(The input begins)
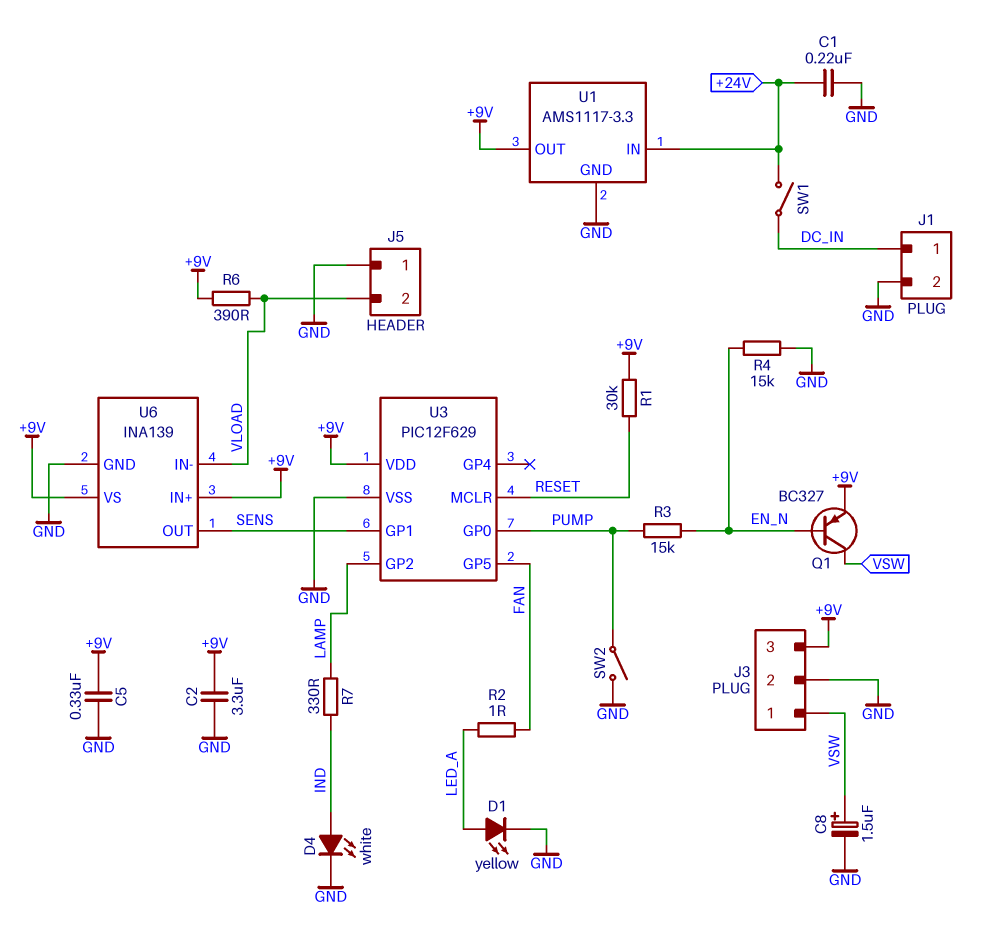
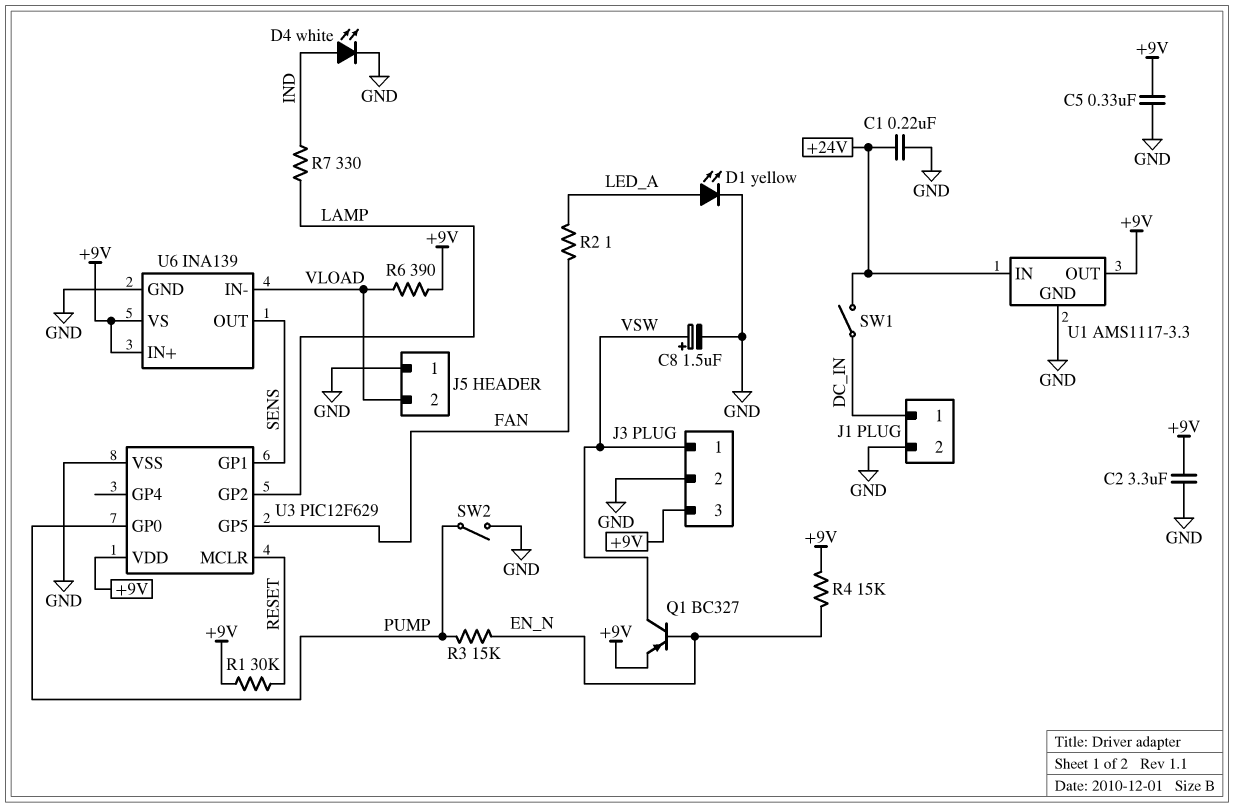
R4: 15k (EN_N, GND) -> 15k (+9V, EN_N)

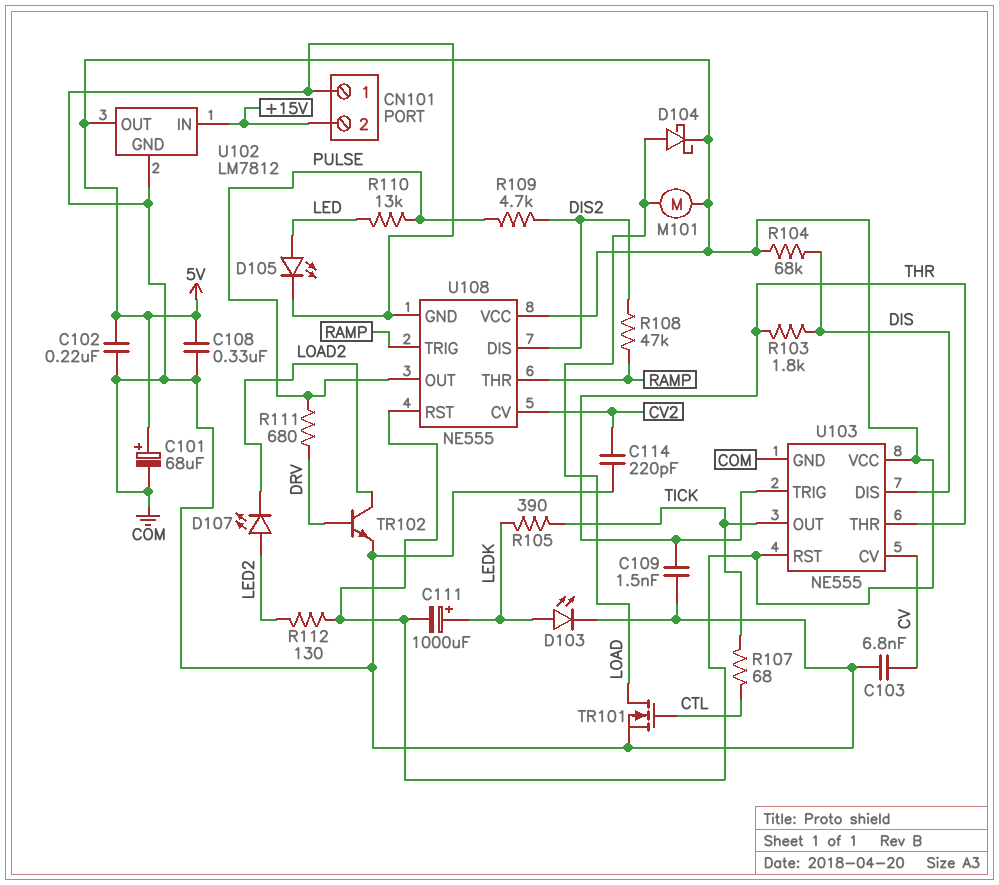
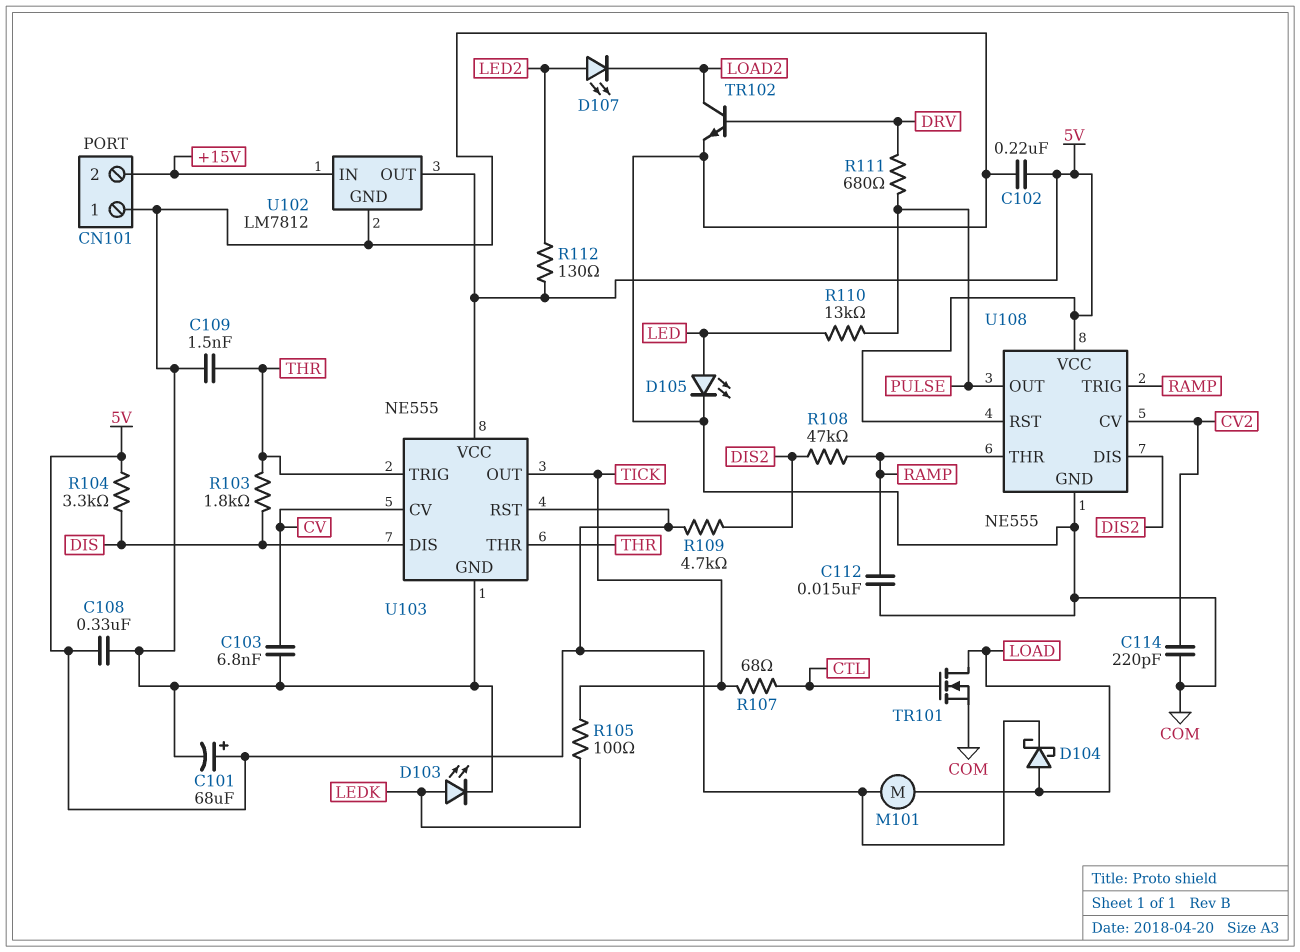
C111: 1000uF (plus LEDK, minus 5V) -> none
C112: none -> 15nF (COM, RAMP)
R104: 68k (5V, DIS) -> 3.3k (5V, DIS)
R105: 390 (LEDK, TICK) -> 100 (LEDK, TICK)
R109: 4.7k (DIS2, PULSE) -> 4.7k (5V, DIS2)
(The input ends)
• **What is required**
Where does "LEDK" occur in the data? Copy each line that has it.

• **Answer section**
C111: 1000uF (plus LEDK, minus 5V) -> none
R105: 390 (LEDK, TICK) -> 100 (LEDK, TICK)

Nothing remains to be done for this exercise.